**PROBLEM STATEMENT:** Of all the lines below, output only those starting at the one with "(121, 317) = (86, 221): orange" and ending at the one with "(204, 191) = (367, 57): pink", both ends included, exactly as written.

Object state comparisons
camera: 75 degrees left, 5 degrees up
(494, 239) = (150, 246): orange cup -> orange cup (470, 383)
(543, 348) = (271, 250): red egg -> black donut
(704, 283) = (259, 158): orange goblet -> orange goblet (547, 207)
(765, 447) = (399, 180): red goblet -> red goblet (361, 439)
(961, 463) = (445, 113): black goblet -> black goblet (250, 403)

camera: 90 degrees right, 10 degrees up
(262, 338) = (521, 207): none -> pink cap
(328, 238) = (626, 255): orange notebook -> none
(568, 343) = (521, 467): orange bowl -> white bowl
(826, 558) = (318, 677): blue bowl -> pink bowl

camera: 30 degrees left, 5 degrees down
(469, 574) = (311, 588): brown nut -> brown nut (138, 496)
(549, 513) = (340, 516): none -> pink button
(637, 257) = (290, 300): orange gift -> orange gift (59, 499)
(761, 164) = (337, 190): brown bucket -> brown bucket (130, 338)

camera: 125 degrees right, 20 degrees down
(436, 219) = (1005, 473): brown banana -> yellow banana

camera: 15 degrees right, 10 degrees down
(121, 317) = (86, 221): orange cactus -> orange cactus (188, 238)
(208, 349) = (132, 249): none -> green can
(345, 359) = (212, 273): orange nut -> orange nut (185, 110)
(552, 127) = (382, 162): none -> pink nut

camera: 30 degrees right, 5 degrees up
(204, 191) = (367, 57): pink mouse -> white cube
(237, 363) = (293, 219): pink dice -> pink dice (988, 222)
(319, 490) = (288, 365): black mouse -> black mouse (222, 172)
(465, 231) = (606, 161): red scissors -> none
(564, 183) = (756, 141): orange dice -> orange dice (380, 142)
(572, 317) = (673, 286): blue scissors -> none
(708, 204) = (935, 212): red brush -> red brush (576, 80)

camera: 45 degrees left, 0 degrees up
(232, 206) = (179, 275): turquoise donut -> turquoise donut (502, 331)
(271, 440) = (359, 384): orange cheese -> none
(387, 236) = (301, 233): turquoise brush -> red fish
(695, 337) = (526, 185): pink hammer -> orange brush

**RESULT FOR THIS EXERCISE:**
(121, 317) = (86, 221): orange cactus -> orange cactus (188, 238)
(208, 349) = (132, 249): none -> green can
(345, 359) = (212, 273): orange nut -> orange nut (185, 110)
(552, 127) = (382, 162): none -> pink nut

camera: 30 degrees right, 5 degrees up
(204, 191) = (367, 57): pink mouse -> white cube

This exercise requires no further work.